Word for word, restate the listing that follows and leave out the images.

• Provided material:
-------

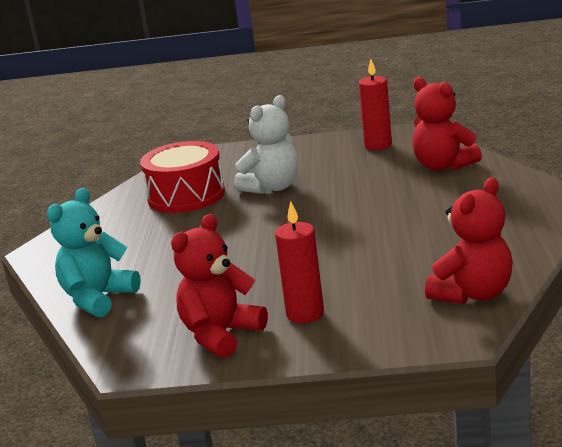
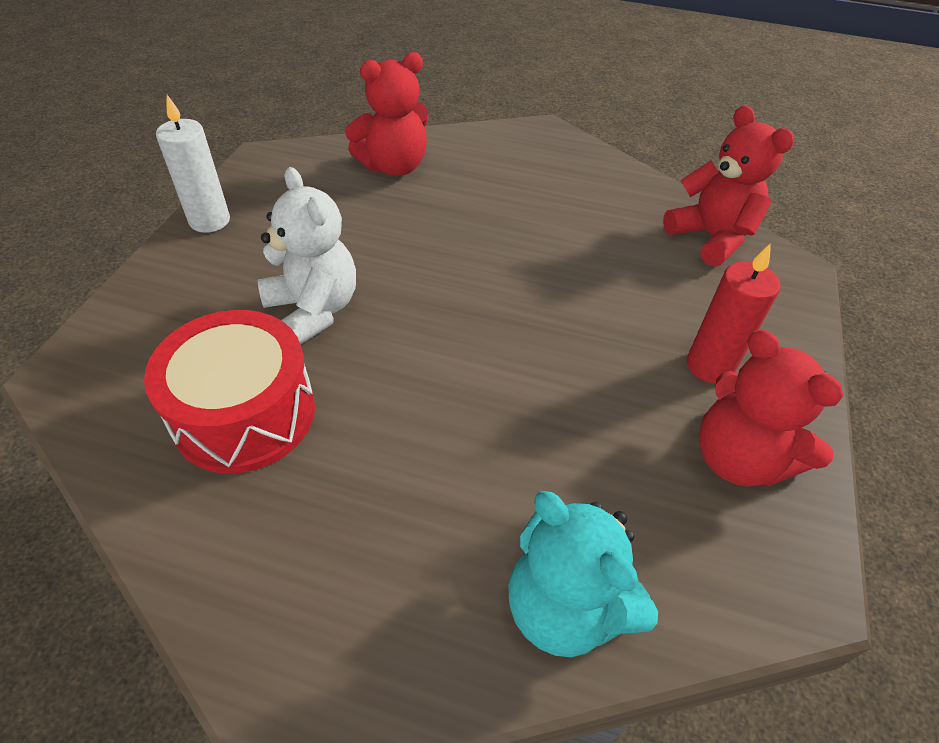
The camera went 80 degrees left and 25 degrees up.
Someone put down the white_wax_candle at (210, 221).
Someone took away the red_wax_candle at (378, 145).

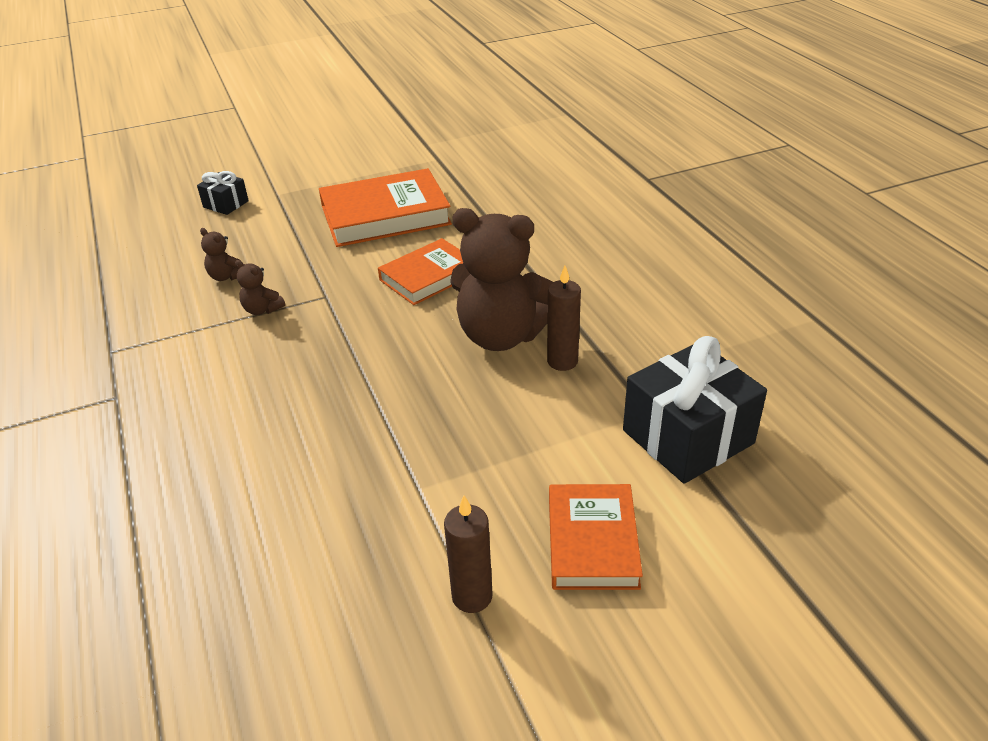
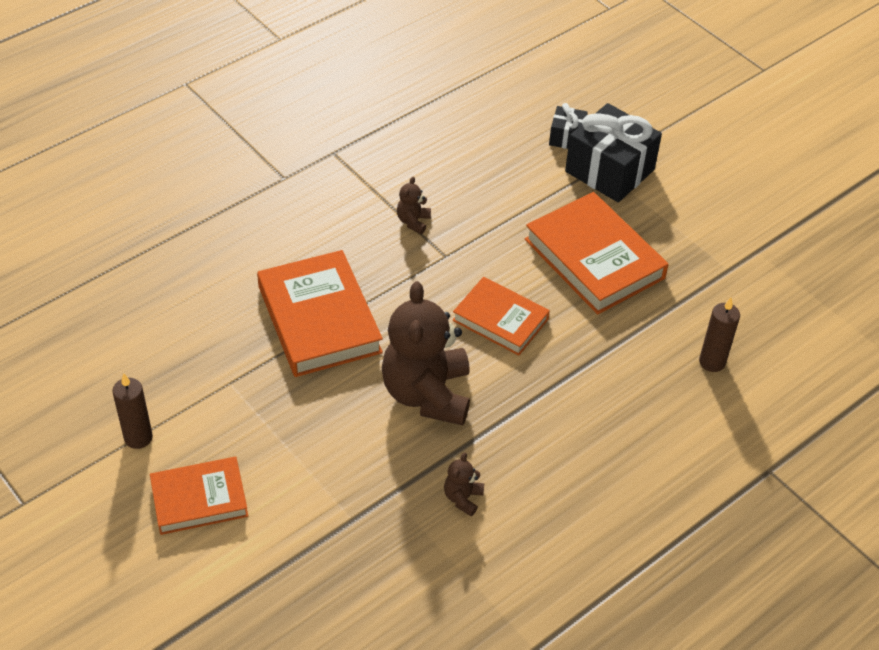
The camera went 70 degrees right and 10 degrees up.
Someone put down the orange-coloured_hardcover at (319, 319).
Someone carried the brown_teddy from (227, 276) to (463, 498).
Someone carried the ebony_present from (687, 437) to (609, 170).
Someone carried the brown_wax_candle from (562, 361) to (712, 362).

-------

• Exercise solution:
The camera went 80 degrees left and 25 degrees up.
Someone put down the white_wax_candle at (210, 221).
Someone took away the red_wax_candle at (378, 145).

The camera went 70 degrees right and 10 degrees up.
Someone put down the orange-coloured_hardcover at (319, 319).
Someone carried the brown_teddy from (227, 276) to (463, 498).
Someone carried the ebony_present from (687, 437) to (609, 170).
Someone carried the brown_wax_candle from (562, 361) to (712, 362).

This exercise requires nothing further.